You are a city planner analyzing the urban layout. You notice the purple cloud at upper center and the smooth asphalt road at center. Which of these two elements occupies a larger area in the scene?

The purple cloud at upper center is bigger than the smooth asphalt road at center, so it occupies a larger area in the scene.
_ _ _ _
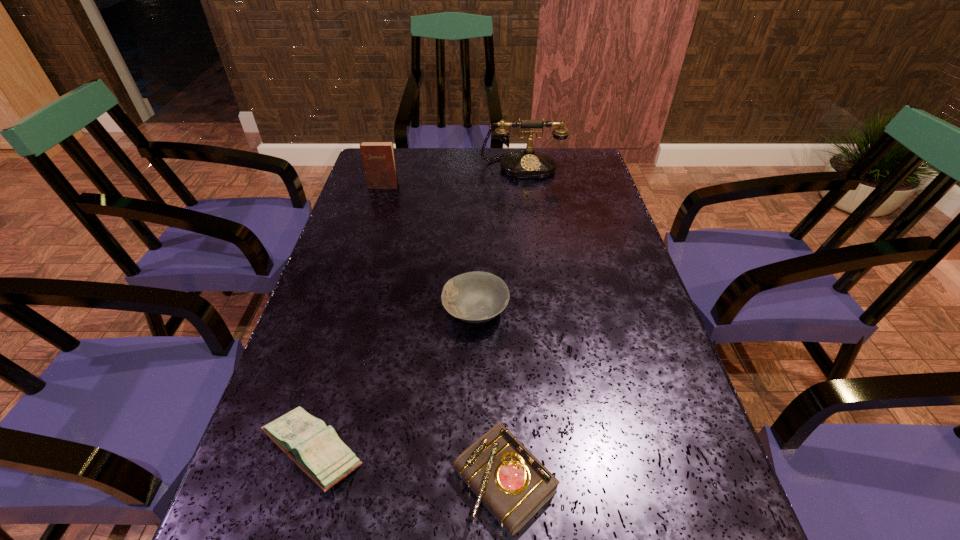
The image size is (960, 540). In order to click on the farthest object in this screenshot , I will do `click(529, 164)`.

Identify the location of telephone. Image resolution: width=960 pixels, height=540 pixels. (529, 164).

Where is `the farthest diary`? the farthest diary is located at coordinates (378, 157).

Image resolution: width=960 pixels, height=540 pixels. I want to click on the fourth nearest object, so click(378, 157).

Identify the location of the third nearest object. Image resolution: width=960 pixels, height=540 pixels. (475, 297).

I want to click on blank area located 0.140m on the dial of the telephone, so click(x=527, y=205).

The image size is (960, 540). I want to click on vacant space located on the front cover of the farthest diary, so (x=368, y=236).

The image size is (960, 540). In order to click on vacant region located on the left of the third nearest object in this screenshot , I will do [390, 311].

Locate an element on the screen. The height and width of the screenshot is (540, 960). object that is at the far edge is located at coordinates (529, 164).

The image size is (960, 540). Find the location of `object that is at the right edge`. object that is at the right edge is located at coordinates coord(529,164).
_ _ _ _
Partez de la ligne qui contient « Image resolution: width=960 pixels, height=540 pixels. I » et arrêtez-vous après celle qui contient « I want to click on blank ». Réécrivez ces lignes en remplaçant « telephone » par « phone », sans rien modifier d'autre.

#### Exercice terminé
Image resolution: width=960 pixels, height=540 pixels. I want to click on the fourth nearest object, so click(378, 157).

Identify the location of the third nearest object. Image resolution: width=960 pixels, height=540 pixels. (475, 297).

I want to click on blank area located 0.140m on the dial of the phone, so click(x=527, y=205).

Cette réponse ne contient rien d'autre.